*** Opening of INPUT MATERIAL ***

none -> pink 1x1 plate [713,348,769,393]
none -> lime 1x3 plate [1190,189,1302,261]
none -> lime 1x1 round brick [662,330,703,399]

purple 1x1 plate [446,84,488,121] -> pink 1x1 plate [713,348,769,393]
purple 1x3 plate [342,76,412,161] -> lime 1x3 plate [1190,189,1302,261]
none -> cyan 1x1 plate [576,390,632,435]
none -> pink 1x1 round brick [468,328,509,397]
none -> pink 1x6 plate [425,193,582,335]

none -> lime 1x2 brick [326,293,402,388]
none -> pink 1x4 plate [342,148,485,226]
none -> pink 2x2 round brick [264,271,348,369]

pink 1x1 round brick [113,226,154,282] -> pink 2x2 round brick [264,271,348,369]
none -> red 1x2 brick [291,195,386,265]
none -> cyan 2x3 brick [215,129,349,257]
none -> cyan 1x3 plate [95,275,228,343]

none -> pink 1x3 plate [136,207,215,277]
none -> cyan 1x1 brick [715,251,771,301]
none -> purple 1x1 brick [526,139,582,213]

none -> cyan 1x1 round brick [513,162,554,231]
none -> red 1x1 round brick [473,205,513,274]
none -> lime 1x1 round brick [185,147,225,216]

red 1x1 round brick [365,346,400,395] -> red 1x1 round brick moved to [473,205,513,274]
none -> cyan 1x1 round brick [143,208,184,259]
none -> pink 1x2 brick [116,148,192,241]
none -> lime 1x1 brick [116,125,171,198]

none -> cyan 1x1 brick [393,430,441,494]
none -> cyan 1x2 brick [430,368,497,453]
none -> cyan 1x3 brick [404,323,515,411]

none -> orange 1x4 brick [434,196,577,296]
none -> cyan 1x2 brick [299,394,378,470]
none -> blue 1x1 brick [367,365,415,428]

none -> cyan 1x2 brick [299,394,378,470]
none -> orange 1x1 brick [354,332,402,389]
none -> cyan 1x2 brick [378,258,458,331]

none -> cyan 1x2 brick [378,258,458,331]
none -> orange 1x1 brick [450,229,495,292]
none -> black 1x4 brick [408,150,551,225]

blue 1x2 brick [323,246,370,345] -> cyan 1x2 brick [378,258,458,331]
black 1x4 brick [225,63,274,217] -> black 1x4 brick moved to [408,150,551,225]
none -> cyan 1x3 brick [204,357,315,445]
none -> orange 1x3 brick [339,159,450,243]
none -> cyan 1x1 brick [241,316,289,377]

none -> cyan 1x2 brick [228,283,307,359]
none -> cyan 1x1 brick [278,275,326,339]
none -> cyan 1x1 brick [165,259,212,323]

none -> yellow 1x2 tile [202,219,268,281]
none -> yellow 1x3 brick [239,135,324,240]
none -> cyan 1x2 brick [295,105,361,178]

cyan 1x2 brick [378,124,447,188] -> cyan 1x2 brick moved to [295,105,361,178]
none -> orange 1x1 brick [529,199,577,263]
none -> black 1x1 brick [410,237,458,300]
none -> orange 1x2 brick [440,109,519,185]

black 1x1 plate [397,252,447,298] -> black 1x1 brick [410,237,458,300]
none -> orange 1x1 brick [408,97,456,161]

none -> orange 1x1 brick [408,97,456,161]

*** Close of INPUT MATERIAL ***

WHAT THE TASK REQUIRES: The expected output is the run of lines from the one holding "none -> blue 1x1 brick [367,365,415,428]" to the last line of the entries above, each reproduced character for character.

RESULT FOR THIS TASK:
none -> blue 1x1 brick [367,365,415,428]

none -> cyan 1x2 brick [299,394,378,470]
none -> orange 1x1 brick [354,332,402,389]
none -> cyan 1x2 brick [378,258,458,331]

none -> cyan 1x2 brick [378,258,458,331]
none -> orange 1x1 brick [450,229,495,292]
none -> black 1x4 brick [408,150,551,225]

blue 1x2 brick [323,246,370,345] -> cyan 1x2 brick [378,258,458,331]
black 1x4 brick [225,63,274,217] -> black 1x4 brick moved to [408,150,551,225]
none -> cyan 1x3 brick [204,357,315,445]
none -> orange 1x3 brick [339,159,450,243]
none -> cyan 1x1 brick [241,316,289,377]

none -> cyan 1x2 brick [228,283,307,359]
none -> cyan 1x1 brick [278,275,326,339]
none -> cyan 1x1 brick [165,259,212,323]

none -> yellow 1x2 tile [202,219,268,281]
none -> yellow 1x3 brick [239,135,324,240]
none -> cyan 1x2 brick [295,105,361,178]

cyan 1x2 brick [378,124,447,188] -> cyan 1x2 brick moved to [295,105,361,178]
none -> orange 1x1 brick [529,199,577,263]
none -> black 1x1 brick [410,237,458,300]
none -> orange 1x2 brick [440,109,519,185]

black 1x1 plate [397,252,447,298] -> black 1x1 brick [410,237,458,300]
none -> orange 1x1 brick [408,97,456,161]

none -> orange 1x1 brick [408,97,456,161]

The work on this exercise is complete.